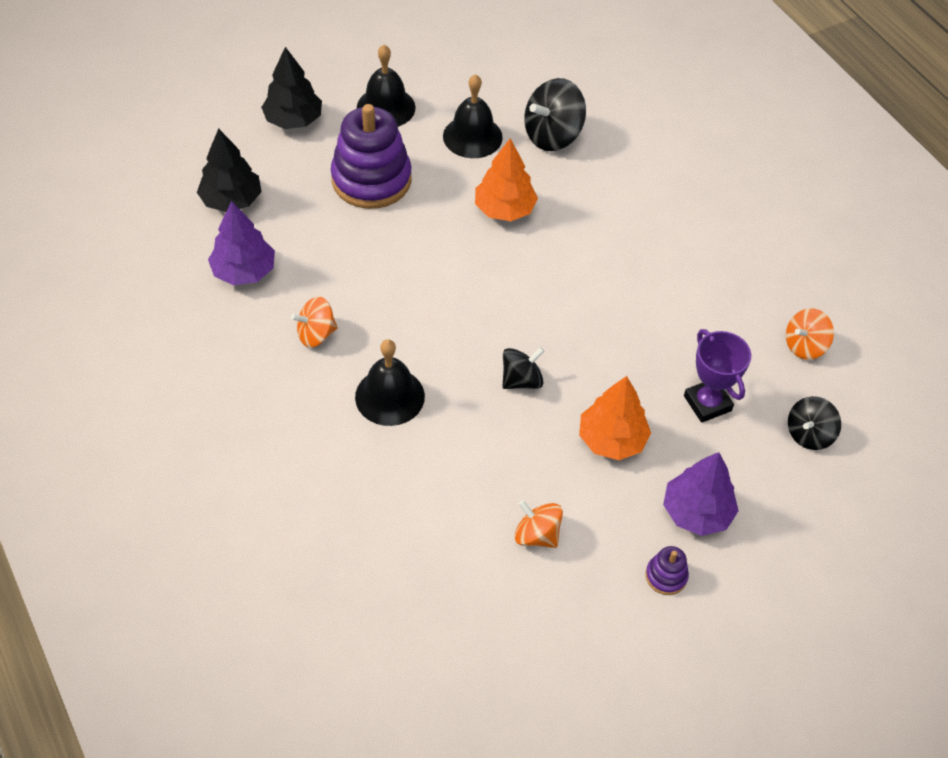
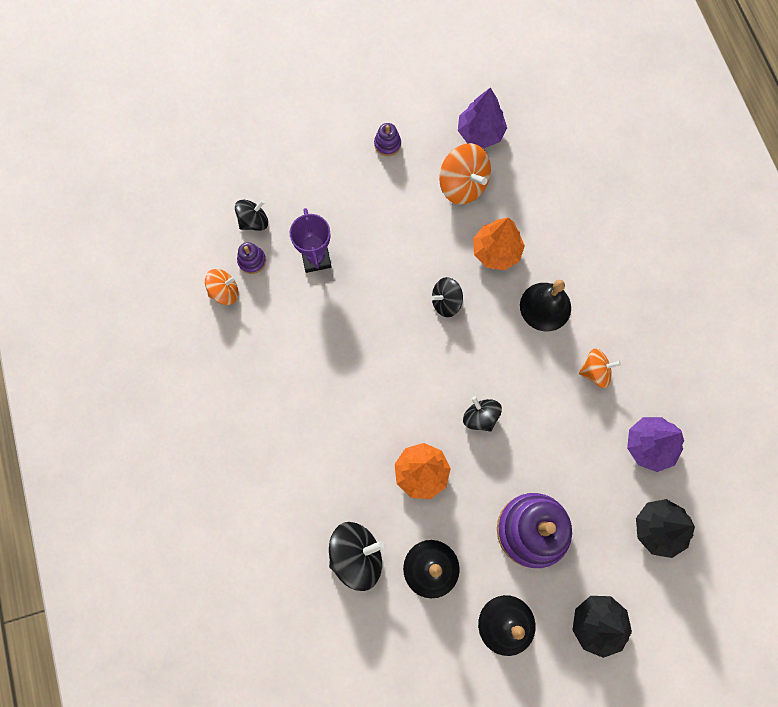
camera: 165 degrees left, 20 degrees up
(450, 268) = (480, 417): none -> black spinning top
(537, 535) = (462, 185): orange spinning top -> orange spinning top, size x1.58
(611, 439) = (393, 243): orange tree -> orange tree (496, 251)
(696, 512) = (353, 181): purple tree -> purple tree (480, 133)
(788, 386) = (252, 261): none -> purple stacking toy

* * * * *

**TASK OBJECTIVE:** This exercise needs every line of the listing that contains the word "purple".

**WRITTEN ANSWER:**
(696, 512) = (353, 181): purple tree -> purple tree (480, 133)
(788, 386) = (252, 261): none -> purple stacking toy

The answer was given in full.